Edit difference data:
*** Begin section ***
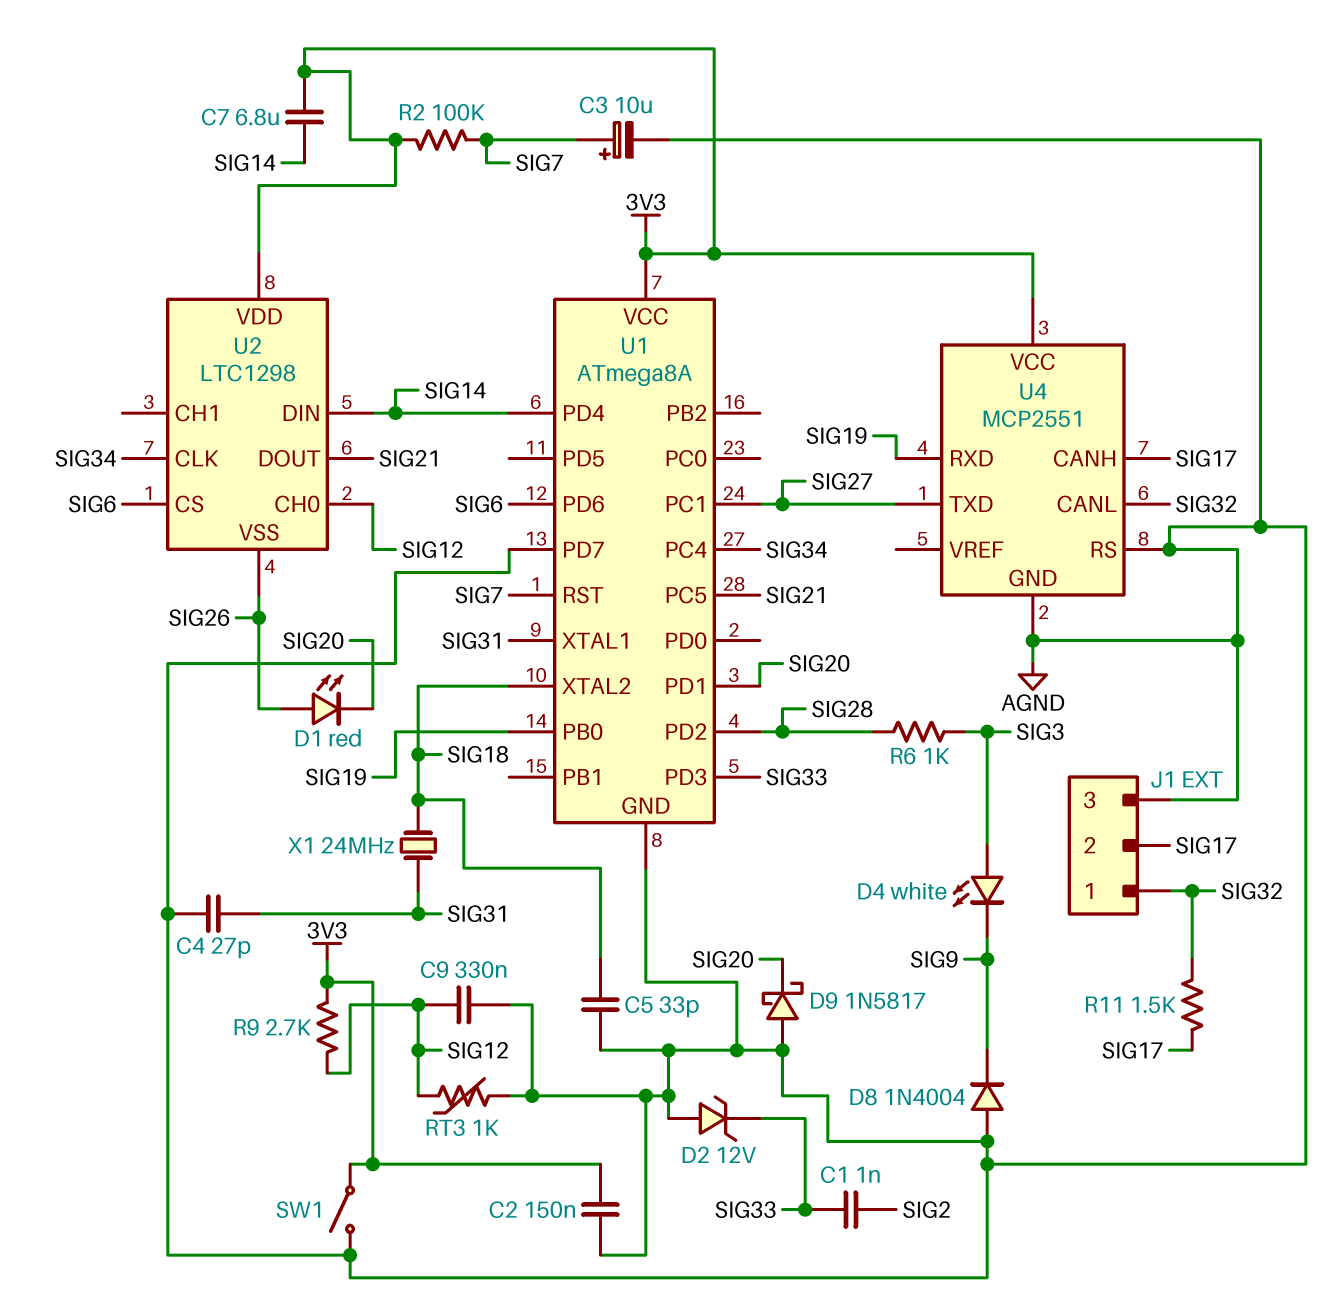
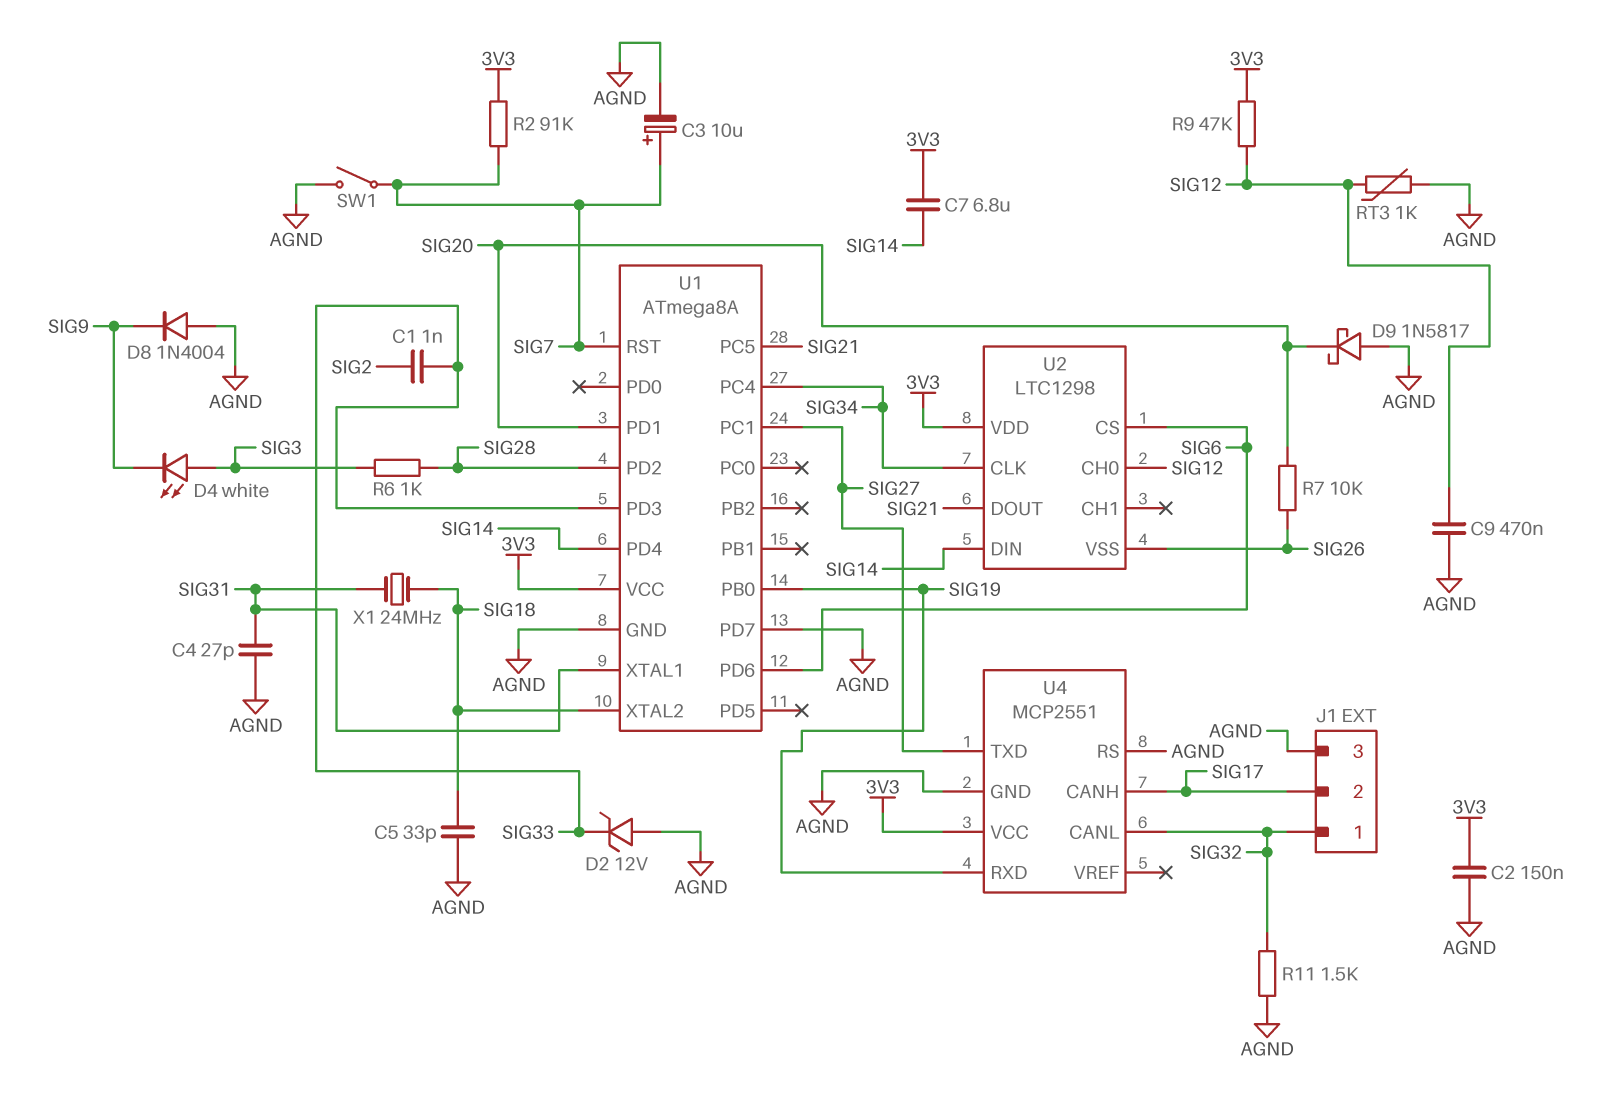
C9: 330nF (AGND, SIG12) -> 470nF (AGND, SIG12)
D1: LED red (A SIG26, K SIG20) -> none
R2: 100k (3V3, SIG7) -> 91k (3V3, SIG7)
R7: none -> 10k (SIG20, SIG26)
R9: 2.7k (3V3, SIG12) -> 47k (3V3, SIG12)
R11: 1.5k (SIG17, SIG32) -> 1.5k (AGND, SIG32)
SW1: switch (3V3, AGND) -> switch (AGND, SIG7)

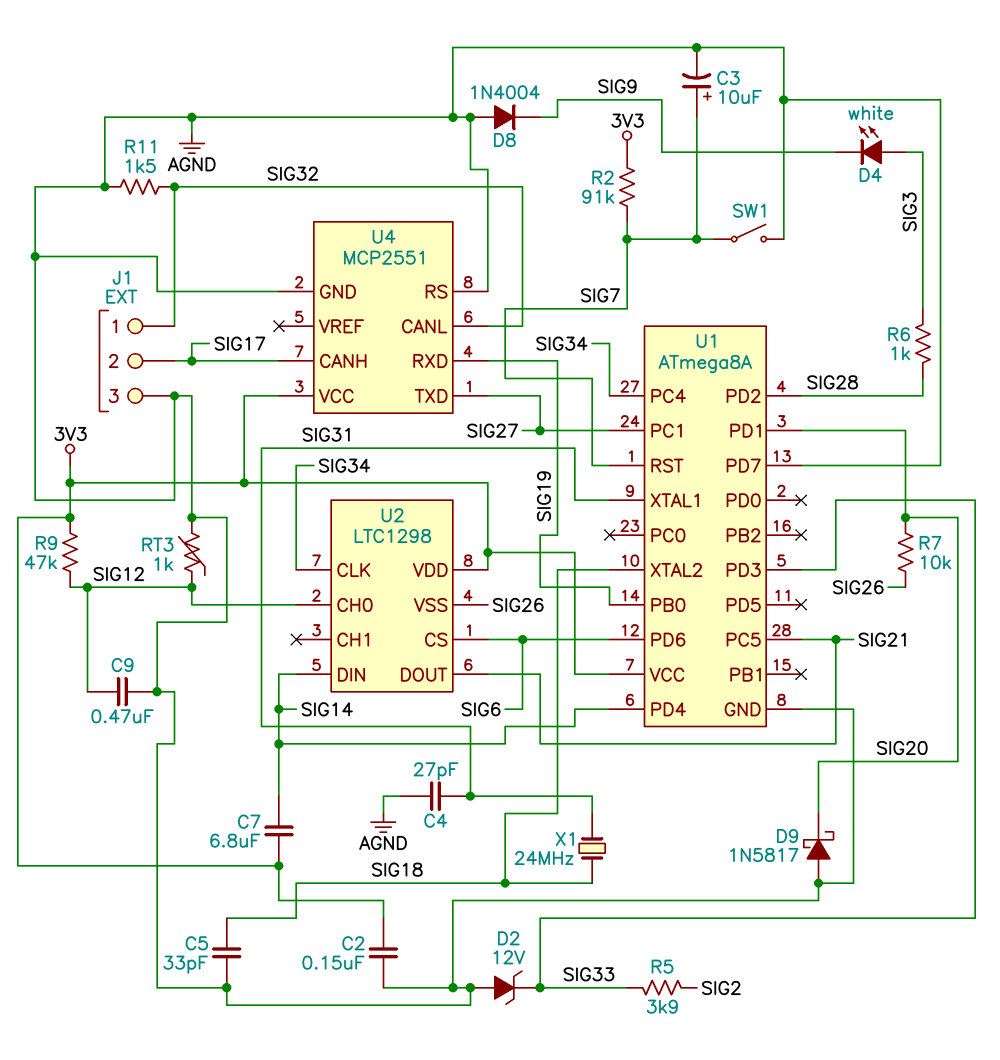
C1: 1nF (SIG2, SIG33) -> none
R5: none -> 3.9k (SIG2, SIG33)

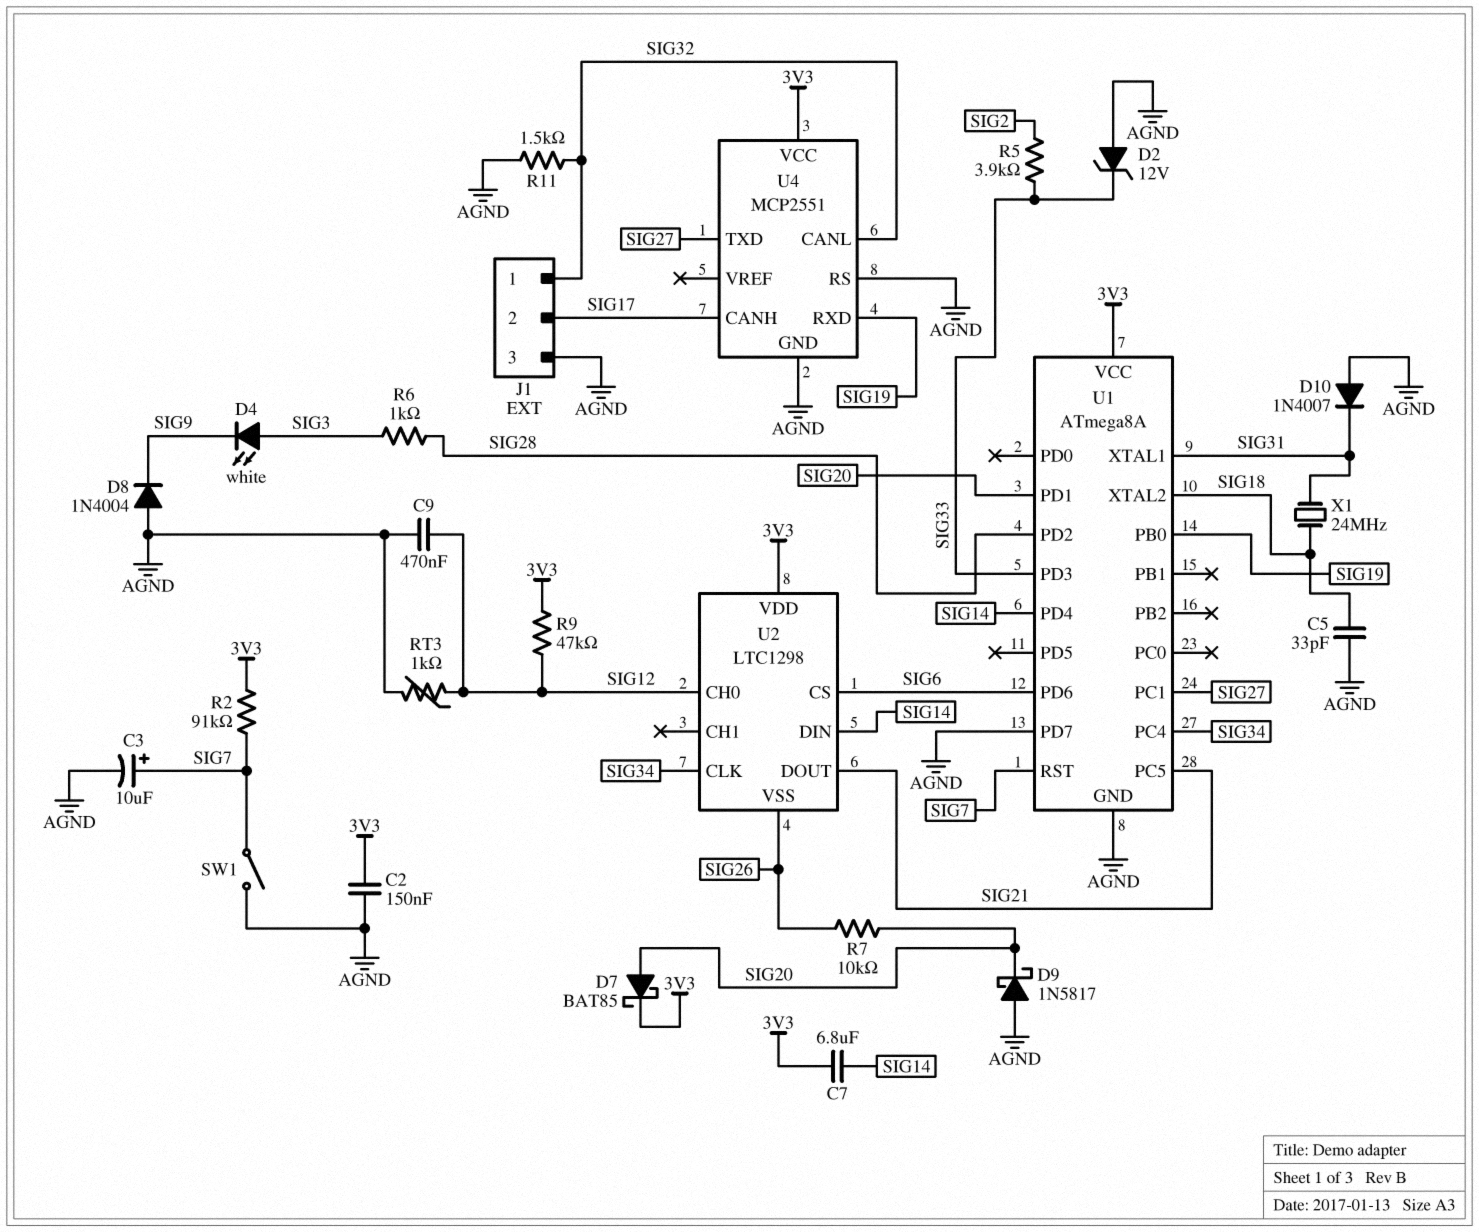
C4: 27pF (AGND, SIG31) -> none
D7: none -> schottky BAT85 (A SIG20, K 3V3)
D10: none -> diode 1N4007 (A AGND, K SIG31)

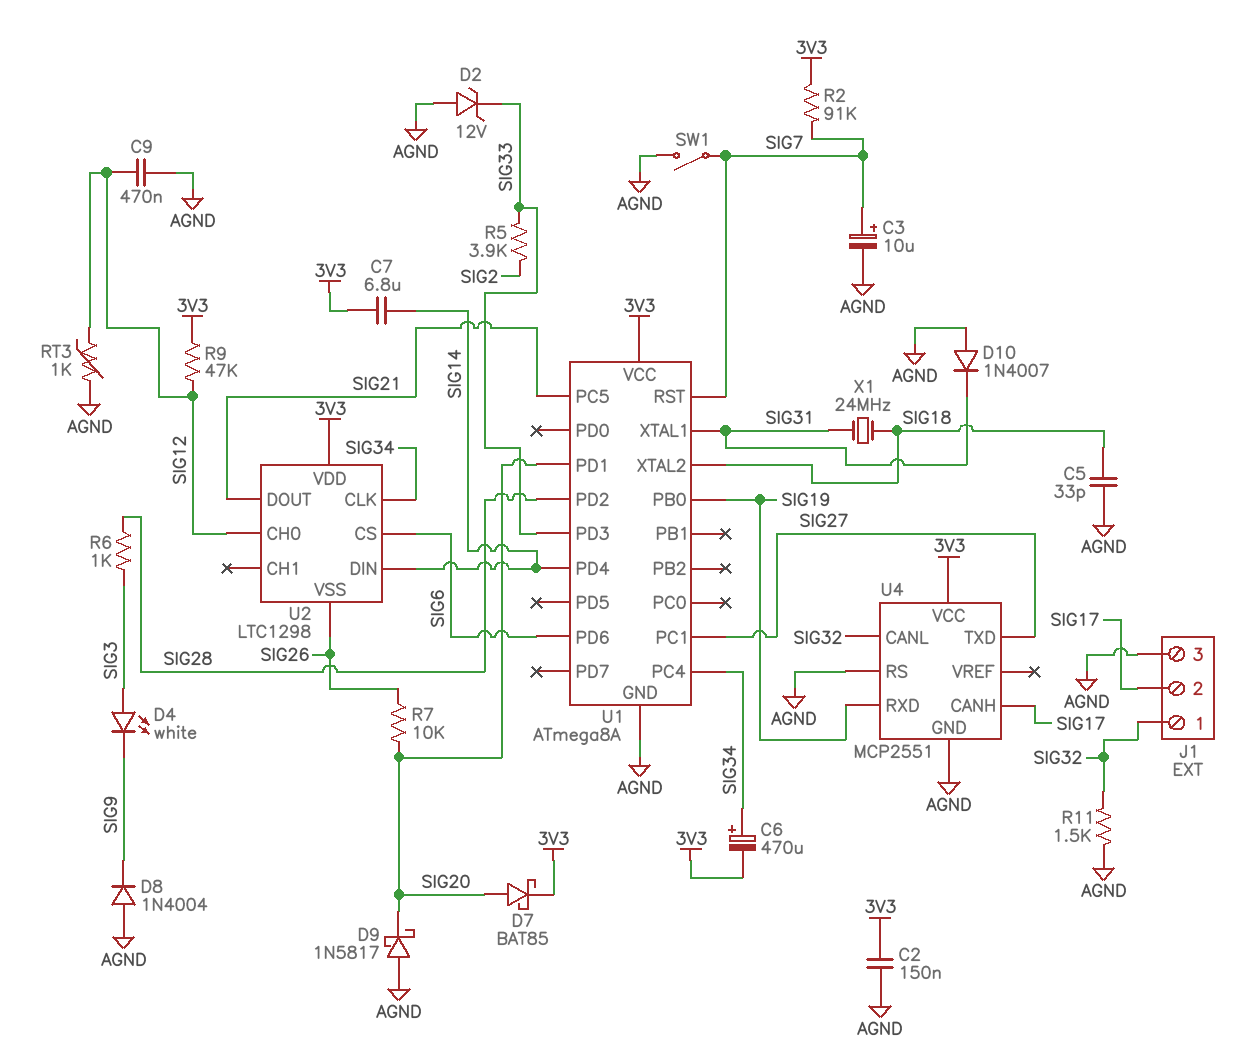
C6: none -> 470uF (plus SIG34, minus 3V3)
U1 pin PD7: AGND -> none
*** End section ***
**What the task requires**.
Go through the lines above and count those that include "AGND"; give the total and nothing more.

**Answer to the problem**.
6